EXERCISE OBJECTIVE: All lines below starting at the one that holds "Someone carried the spryskiwacz/brązowy from [380,486]" and ending at the one that holds "Someone carried the doniczka/szary" should be printed exactly, ends included. Pictures should not be printed, nor anything else.

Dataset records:
::::::
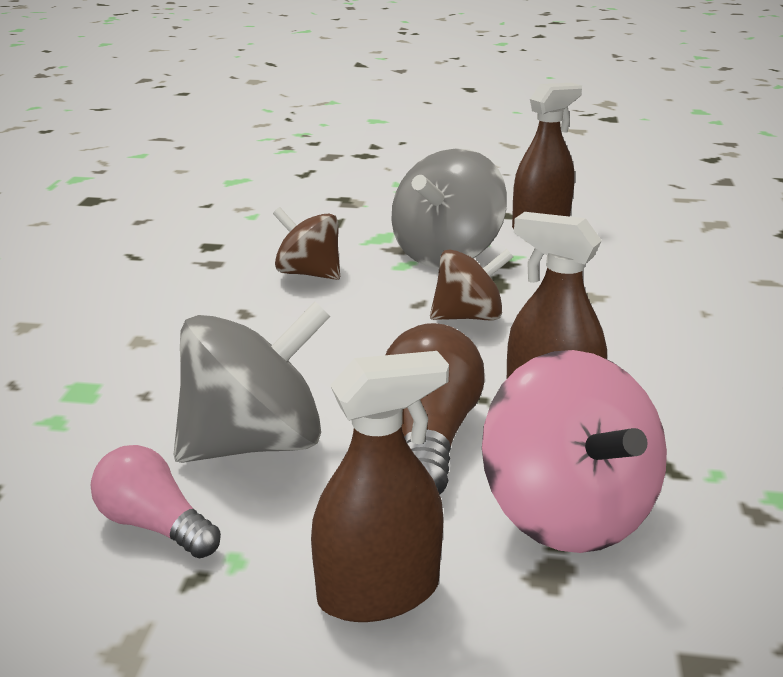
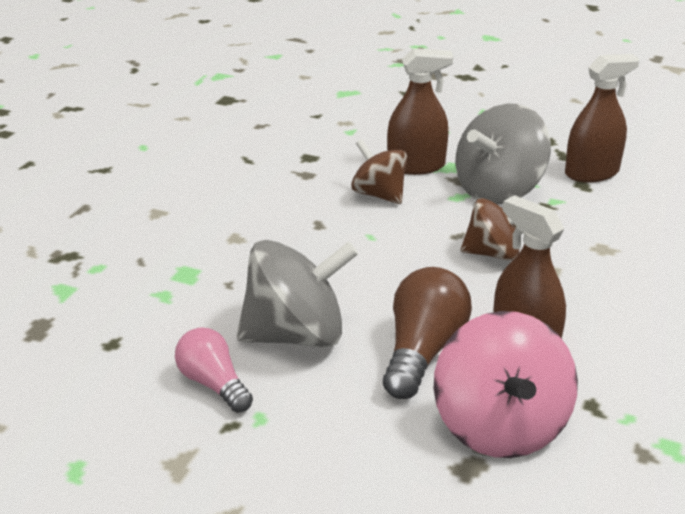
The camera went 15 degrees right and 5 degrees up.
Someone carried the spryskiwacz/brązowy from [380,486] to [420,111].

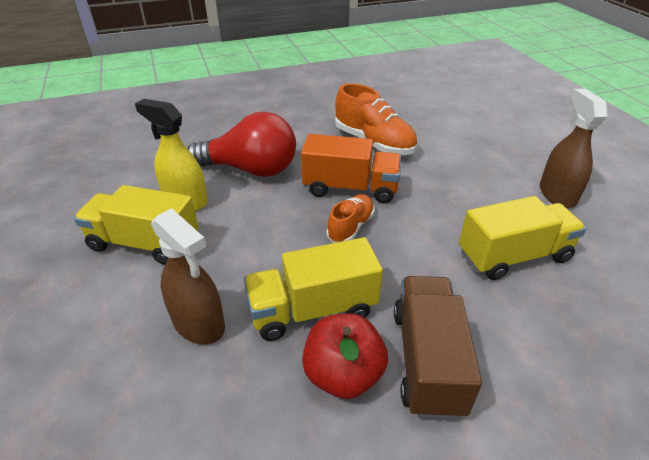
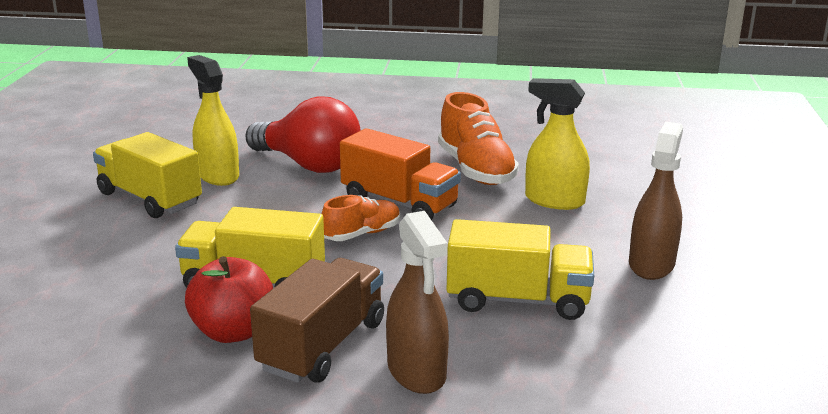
The camera went 25 degrees right and 15 degrees down.
Someone carried the spryskiwacz/brązowy from [188,276] to [417,302].
Someone put down the spryskiwacz/żółty at [557,144].

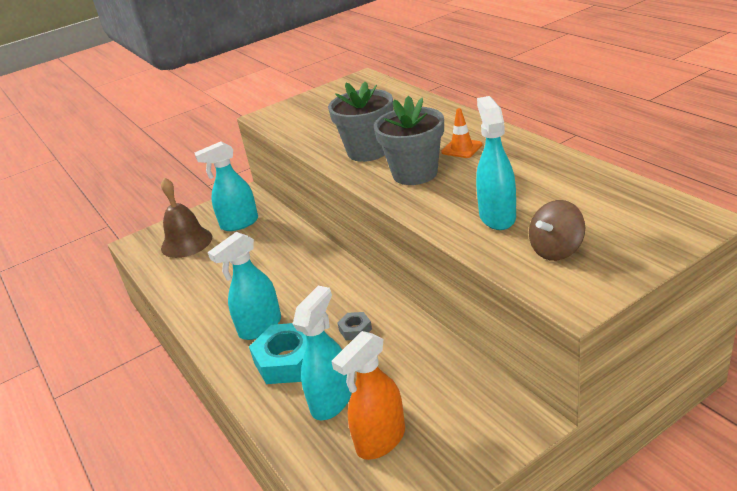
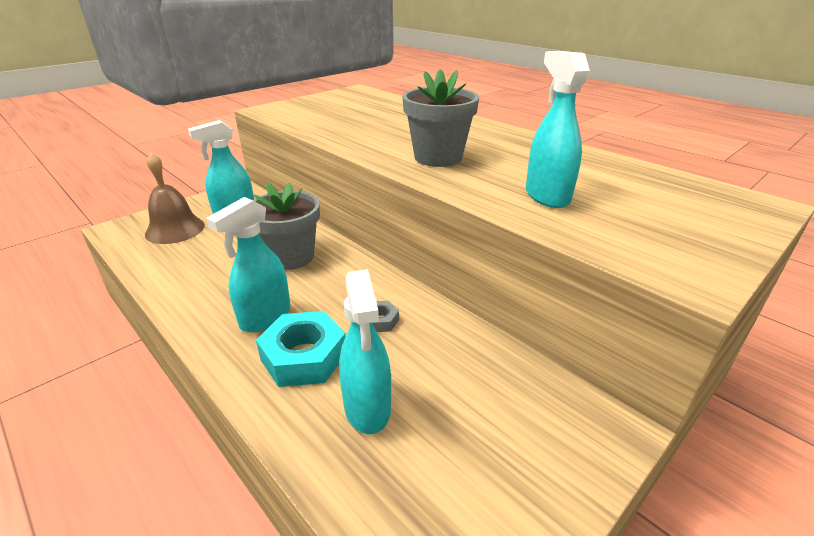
The camera went 15 degrees left and 0 degrees up.
Someone carried the doniczka/szary from [360,122] to [286,226].
Someone rotated the spryskiwacz/turkusowy at [322,353] by 150 degrees clockwise.
Someone took away the spryskiwacz/pomarańczowy at [368,395].
Someone took away the pachołek/pomarańczowy at [462,133].
Someone took away the bączek/brązowy at [557,230].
::::::
EXERCISE OUTPUT:
Someone carried the spryskiwacz/brązowy from [380,486] to [420,111].

The camera went 25 degrees right and 15 degrees down.
Someone carried the spryskiwacz/brązowy from [188,276] to [417,302].
Someone put down the spryskiwacz/żółty at [557,144].

The camera went 15 degrees left and 0 degrees up.
Someone carried the doniczka/szary from [360,122] to [286,226].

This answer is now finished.